> **WORKING DATA**:
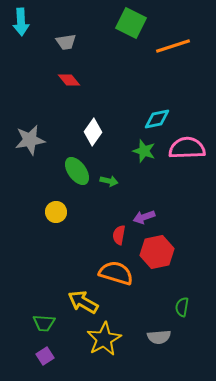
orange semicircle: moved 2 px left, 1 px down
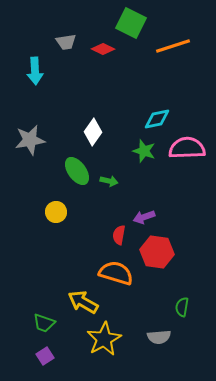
cyan arrow: moved 14 px right, 49 px down
red diamond: moved 34 px right, 31 px up; rotated 25 degrees counterclockwise
red hexagon: rotated 20 degrees clockwise
green trapezoid: rotated 15 degrees clockwise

> **TASK REQUIREMENTS**: Print every line of the records above word for word, leaving out the pictures.

> **TASK RESPONSE**:
orange semicircle: moved 2 px left, 1 px down
cyan arrow: moved 14 px right, 49 px down
red diamond: moved 34 px right, 31 px up; rotated 25 degrees counterclockwise
red hexagon: rotated 20 degrees clockwise
green trapezoid: rotated 15 degrees clockwise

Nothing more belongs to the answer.